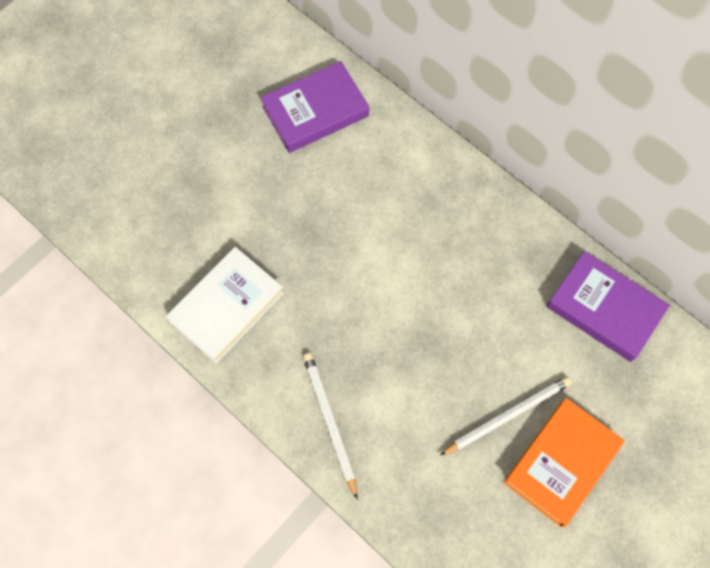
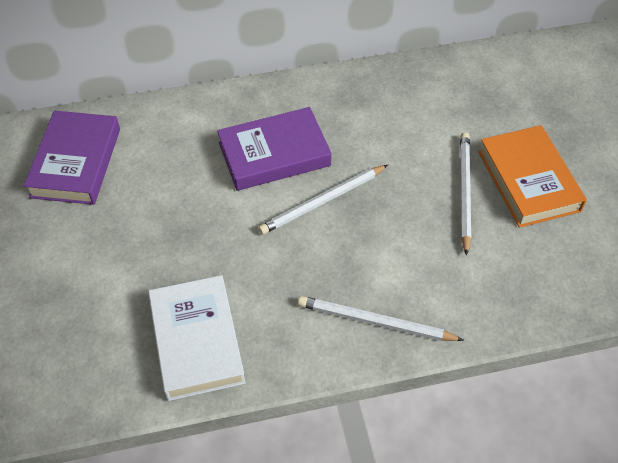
camera: 55 degrees left, 15 degrees down
(412, 310) = (322, 201): none -> white pencil
(604, 309) = (422, 83): purple book -> purple book (274, 154)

- - - - - - -

● **INSTRUCTIONS FOR THE TASK**: Go to the line in the listing above that has "(412, 310) = (322, 201): none -> white pencil" in it. Set down that line and each one after it, exactly.

● **SOLUTION TO THIS EXERCISE**:
(412, 310) = (322, 201): none -> white pencil
(604, 309) = (422, 83): purple book -> purple book (274, 154)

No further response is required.